What is being asked: The range to reproduce runs from the line containing "white truck: 1 -> 0" through the last line of the listing below; give exactly those lines and no others.

Information provided:
[Start of section]

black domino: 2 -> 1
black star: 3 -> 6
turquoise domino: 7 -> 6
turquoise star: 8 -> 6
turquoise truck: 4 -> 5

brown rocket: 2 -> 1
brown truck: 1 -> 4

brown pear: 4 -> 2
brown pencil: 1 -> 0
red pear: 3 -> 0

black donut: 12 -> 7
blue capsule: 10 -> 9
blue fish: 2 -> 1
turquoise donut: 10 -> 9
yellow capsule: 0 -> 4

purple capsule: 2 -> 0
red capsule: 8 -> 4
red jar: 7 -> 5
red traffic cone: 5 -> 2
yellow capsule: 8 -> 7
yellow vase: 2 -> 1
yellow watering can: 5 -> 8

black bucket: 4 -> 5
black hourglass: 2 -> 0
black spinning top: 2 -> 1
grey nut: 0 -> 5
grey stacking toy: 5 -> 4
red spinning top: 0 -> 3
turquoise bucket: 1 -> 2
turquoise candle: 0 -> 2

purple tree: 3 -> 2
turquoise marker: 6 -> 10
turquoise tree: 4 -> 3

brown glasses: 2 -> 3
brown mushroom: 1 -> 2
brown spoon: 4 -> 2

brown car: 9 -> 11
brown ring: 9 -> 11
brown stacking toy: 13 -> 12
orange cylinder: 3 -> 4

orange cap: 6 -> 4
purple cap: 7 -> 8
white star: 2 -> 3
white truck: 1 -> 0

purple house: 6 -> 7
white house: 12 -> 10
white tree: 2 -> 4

[End of section]

Task response:
white truck: 1 -> 0

purple house: 6 -> 7
white house: 12 -> 10
white tree: 2 -> 4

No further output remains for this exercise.